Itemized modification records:
::::::
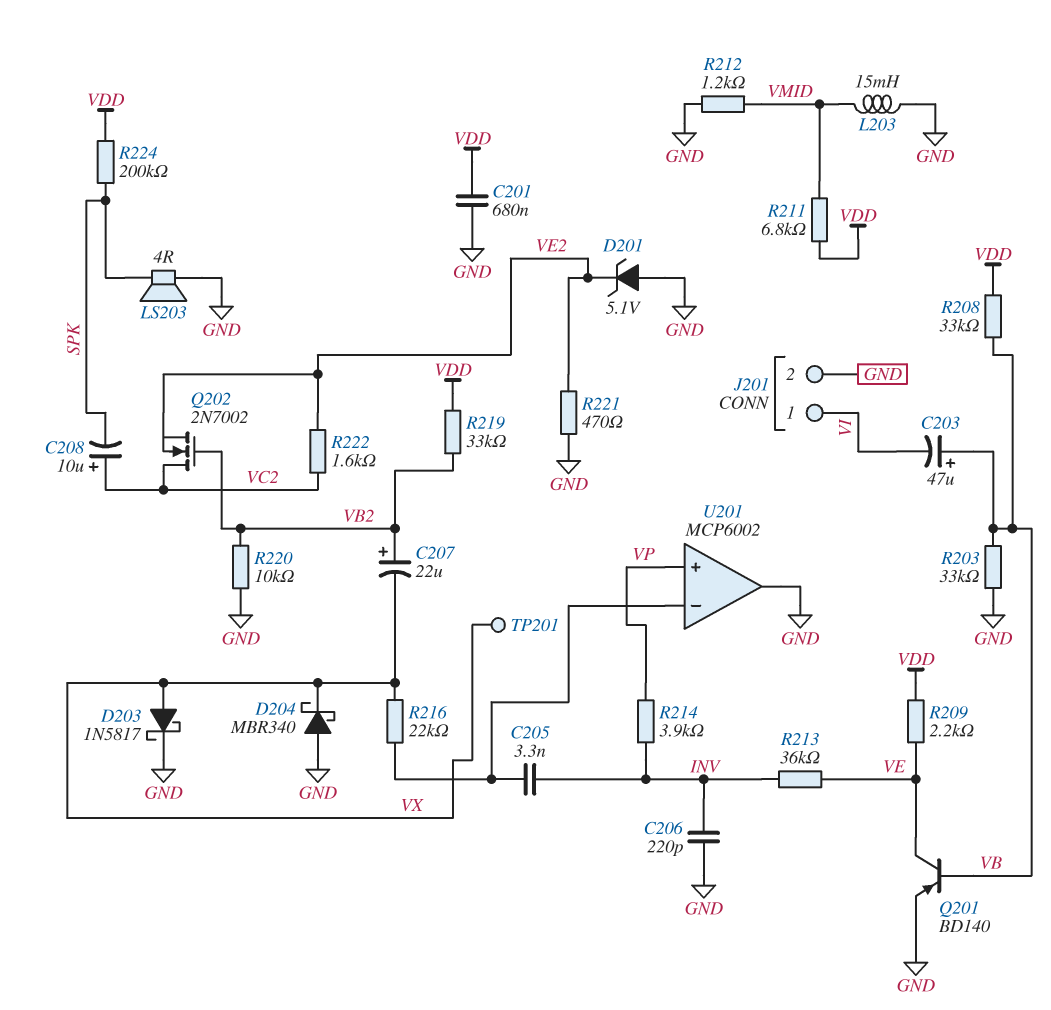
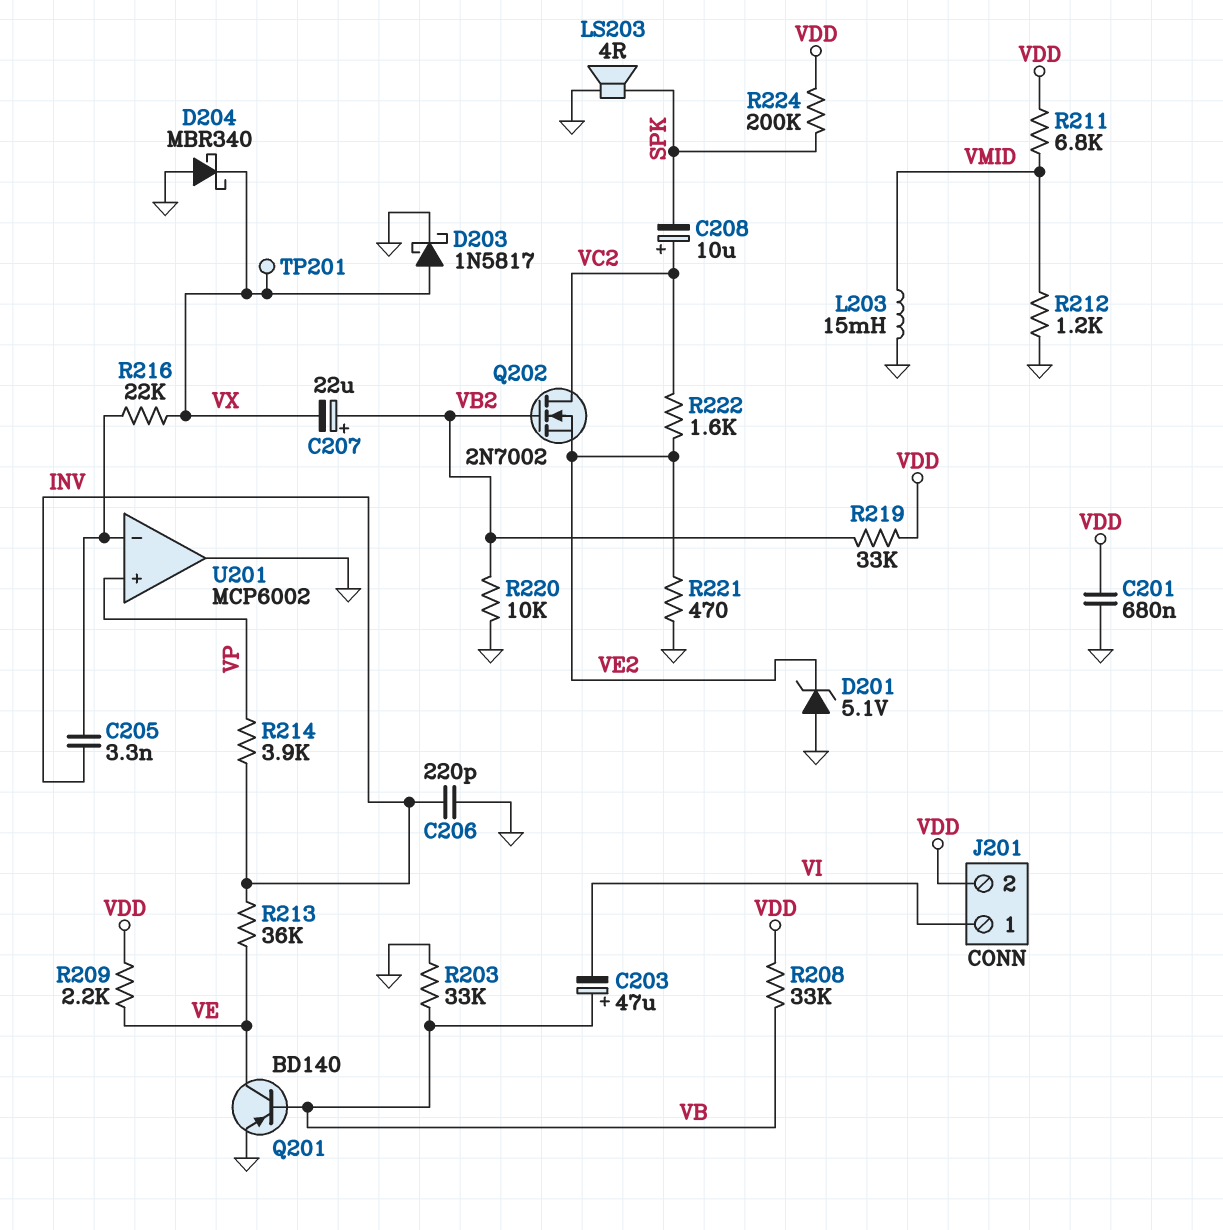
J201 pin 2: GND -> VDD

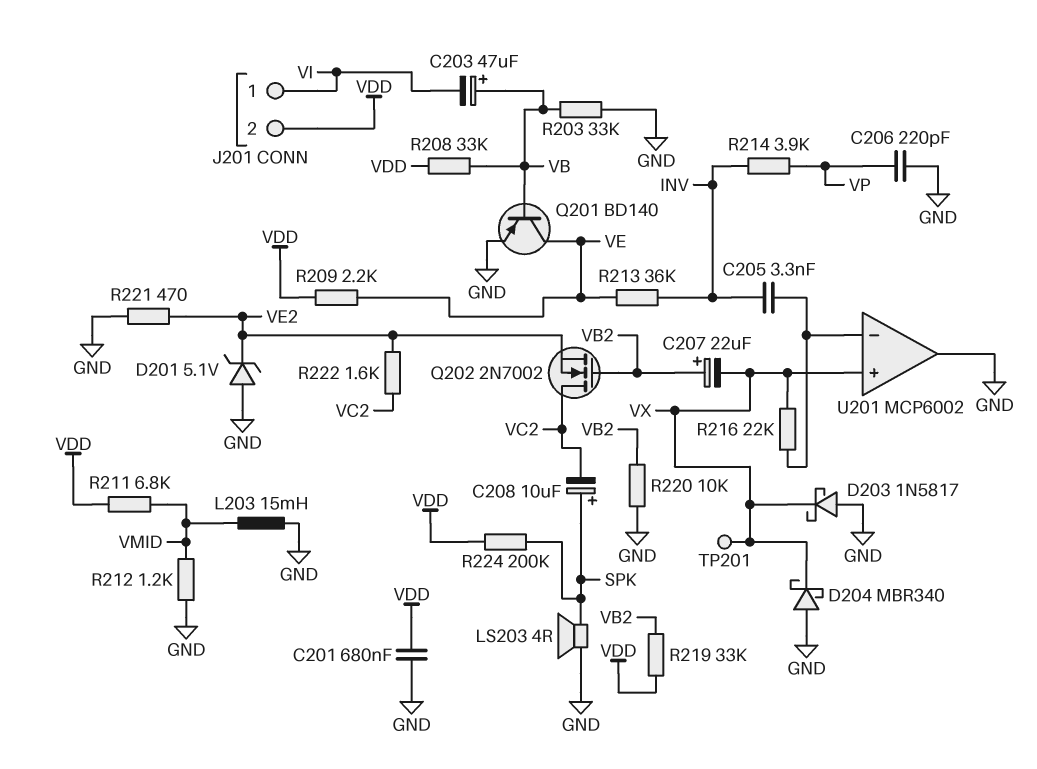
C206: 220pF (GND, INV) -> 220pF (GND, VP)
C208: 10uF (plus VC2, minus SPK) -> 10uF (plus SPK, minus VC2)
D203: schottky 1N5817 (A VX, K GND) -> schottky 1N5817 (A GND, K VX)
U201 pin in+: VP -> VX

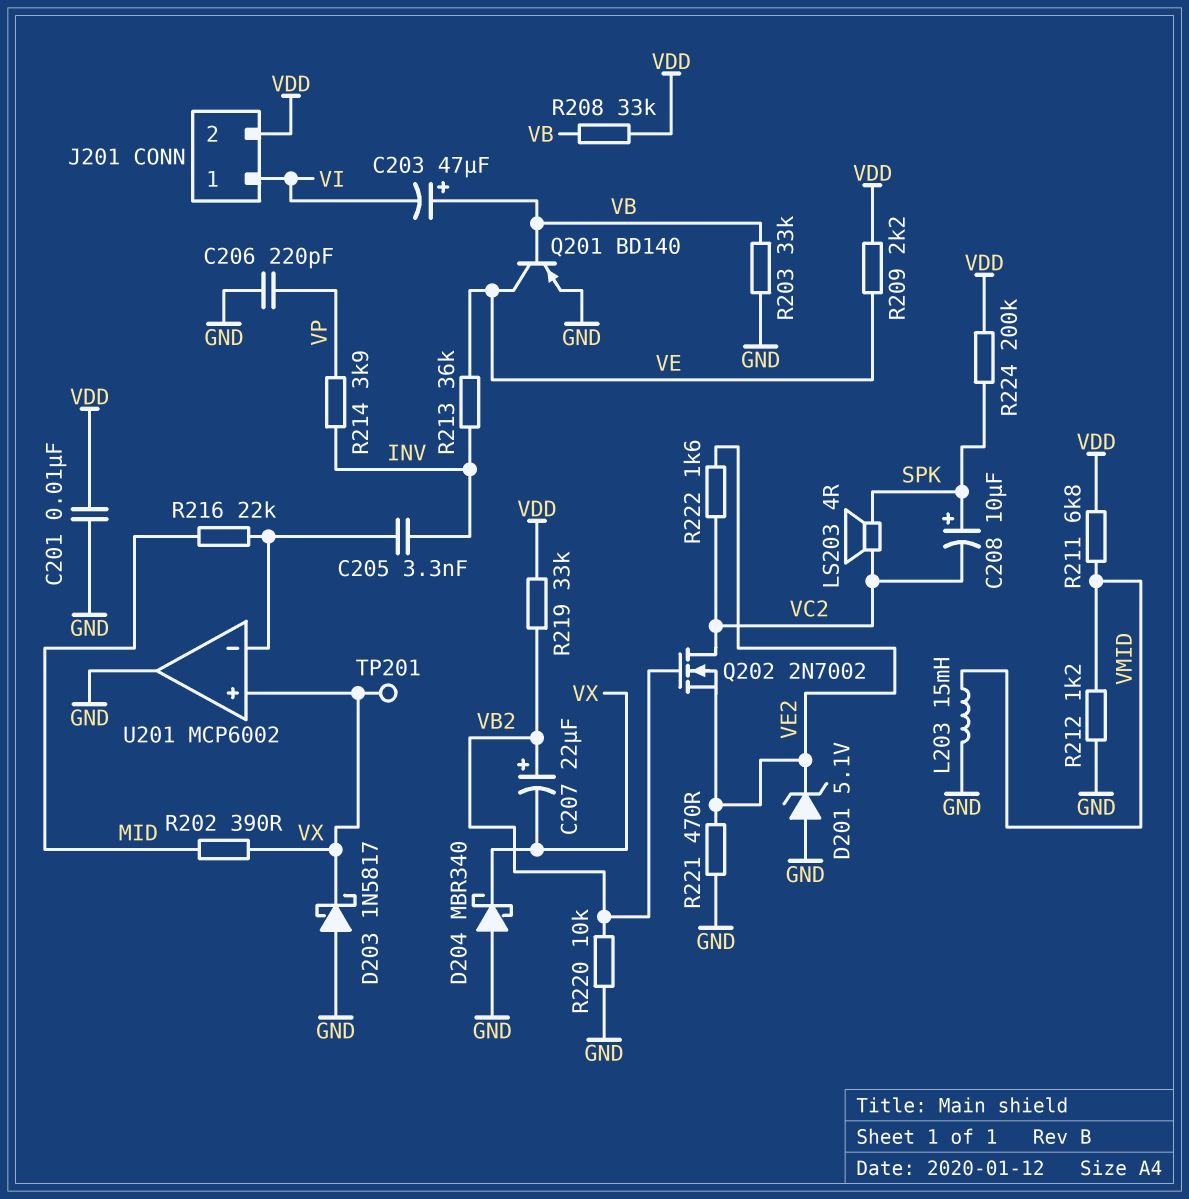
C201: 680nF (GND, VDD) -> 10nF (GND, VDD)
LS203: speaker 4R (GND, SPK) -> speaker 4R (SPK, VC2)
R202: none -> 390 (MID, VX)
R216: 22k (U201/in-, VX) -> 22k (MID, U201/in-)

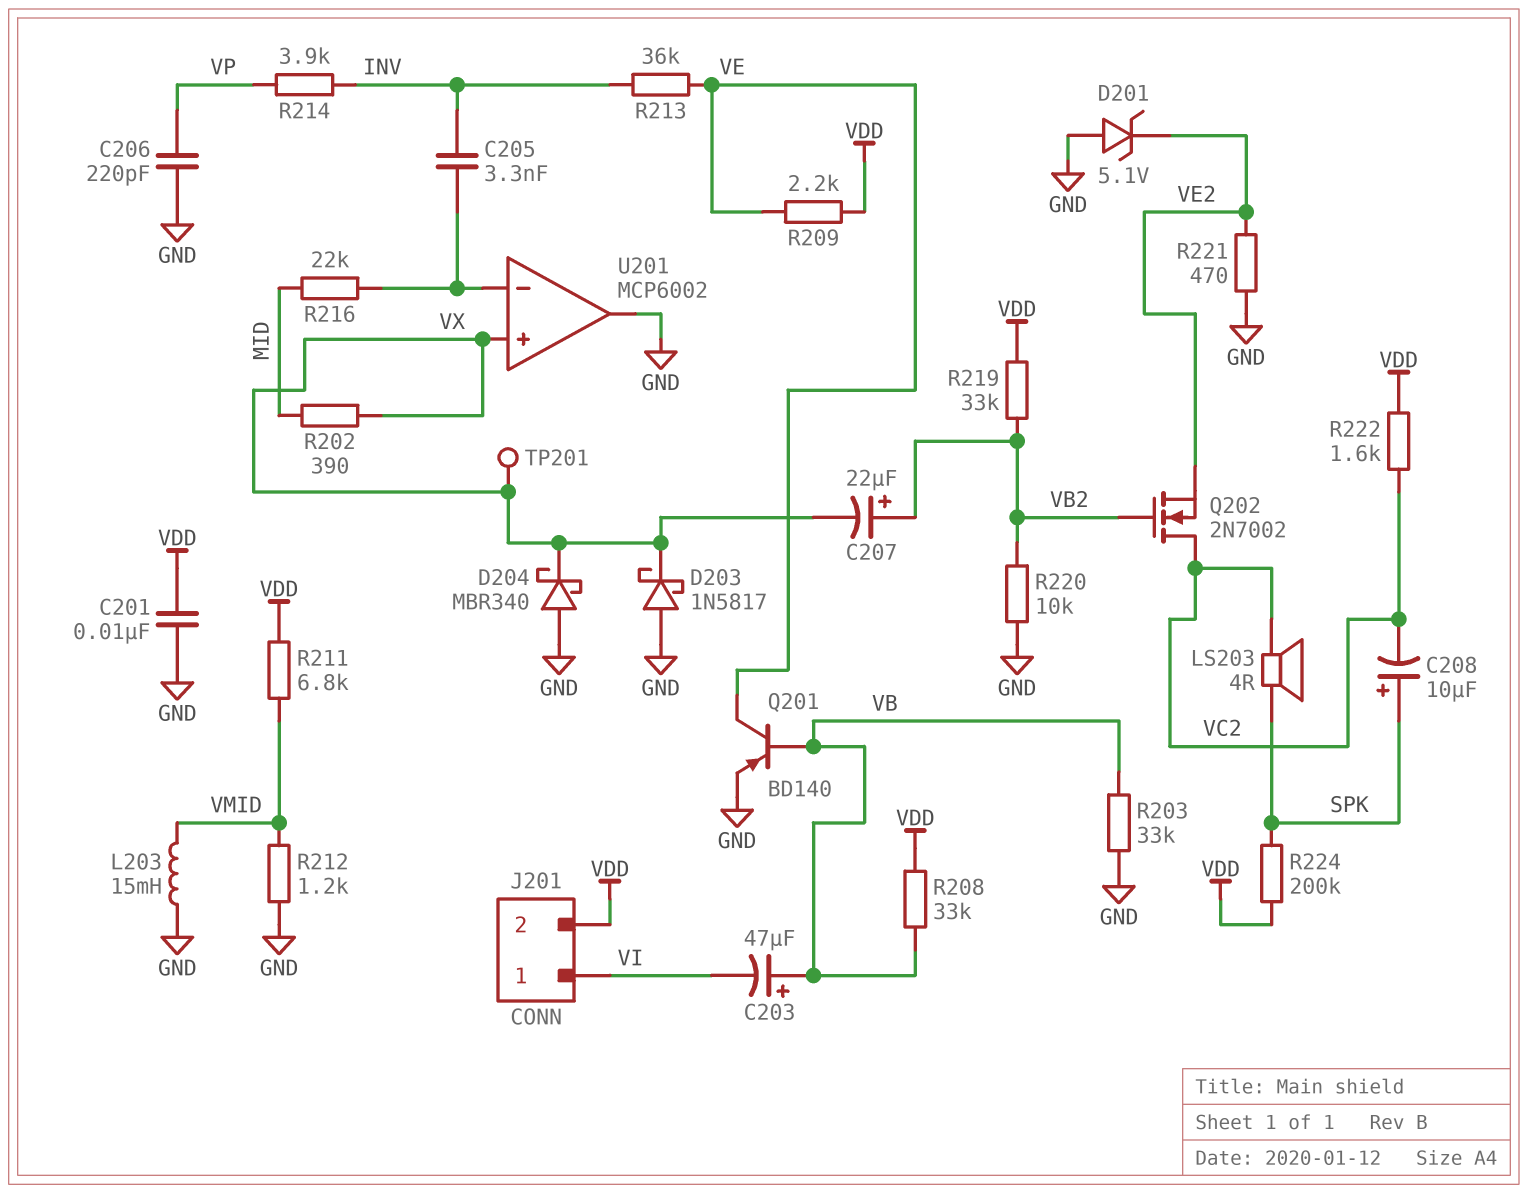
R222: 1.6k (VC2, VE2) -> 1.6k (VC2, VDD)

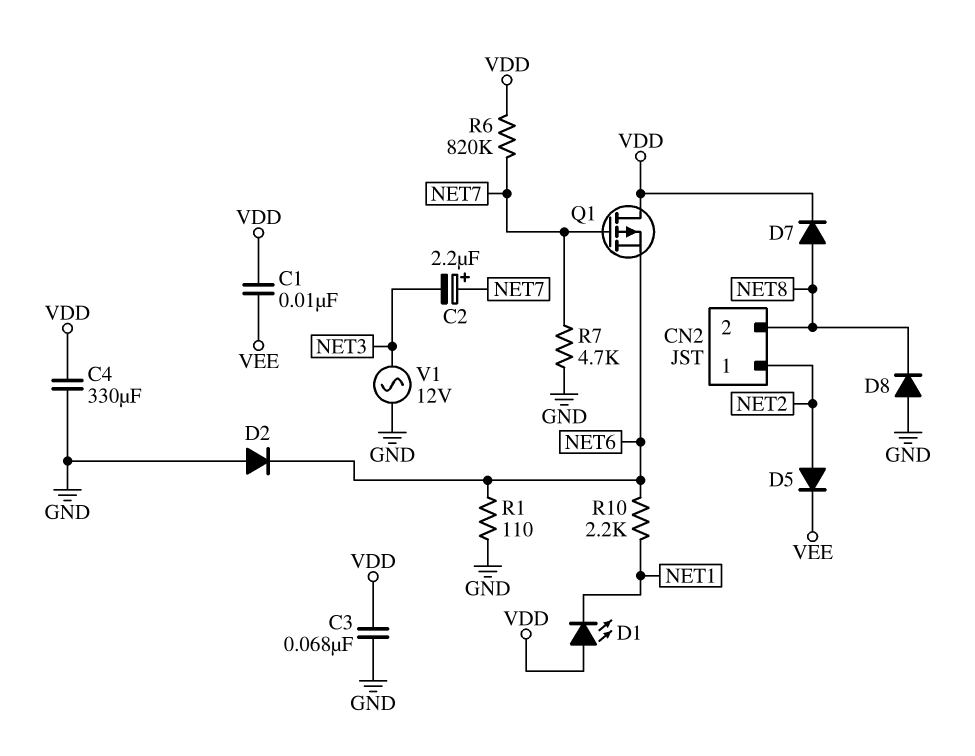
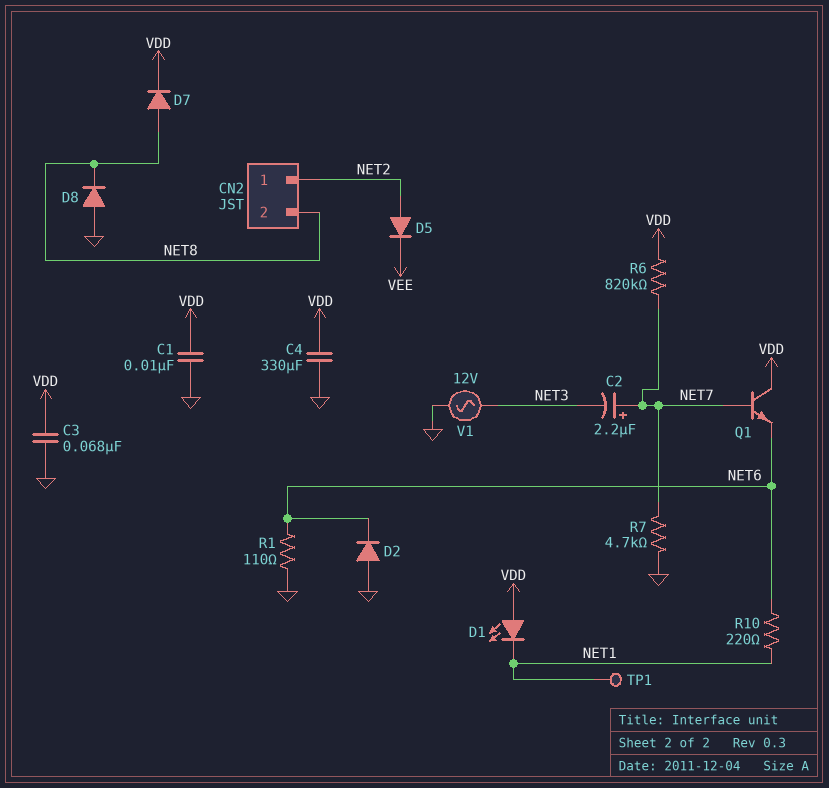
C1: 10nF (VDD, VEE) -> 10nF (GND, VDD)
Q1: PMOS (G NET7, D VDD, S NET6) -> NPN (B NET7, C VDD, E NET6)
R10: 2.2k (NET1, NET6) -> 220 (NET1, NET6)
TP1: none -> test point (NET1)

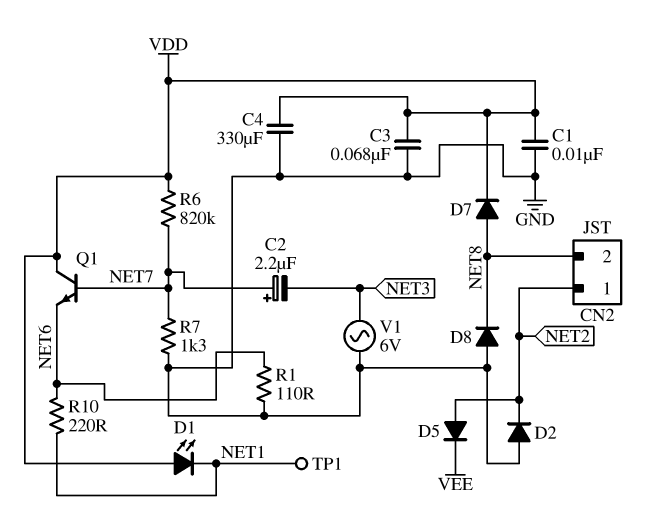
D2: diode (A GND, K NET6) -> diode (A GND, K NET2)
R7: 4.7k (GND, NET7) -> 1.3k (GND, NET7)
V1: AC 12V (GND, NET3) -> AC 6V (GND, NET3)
::::::
◆ How to complete this task:
Please return the records as they stand, word for word, with no pictures.

◆ Response:
J201 pin 2: GND -> VDD

C206: 220pF (GND, INV) -> 220pF (GND, VP)
C208: 10uF (plus VC2, minus SPK) -> 10uF (plus SPK, minus VC2)
D203: schottky 1N5817 (A VX, K GND) -> schottky 1N5817 (A GND, K VX)
U201 pin in+: VP -> VX

C201: 680nF (GND, VDD) -> 10nF (GND, VDD)
LS203: speaker 4R (GND, SPK) -> speaker 4R (SPK, VC2)
R202: none -> 390 (MID, VX)
R216: 22k (U201/in-, VX) -> 22k (MID, U201/in-)

R222: 1.6k (VC2, VE2) -> 1.6k (VC2, VDD)

C1: 10nF (VDD, VEE) -> 10nF (GND, VDD)
Q1: PMOS (G NET7, D VDD, S NET6) -> NPN (B NET7, C VDD, E NET6)
R10: 2.2k (NET1, NET6) -> 220 (NET1, NET6)
TP1: none -> test point (NET1)

D2: diode (A GND, K NET6) -> diode (A GND, K NET2)
R7: 4.7k (GND, NET7) -> 1.3k (GND, NET7)
V1: AC 12V (GND, NET3) -> AC 6V (GND, NET3)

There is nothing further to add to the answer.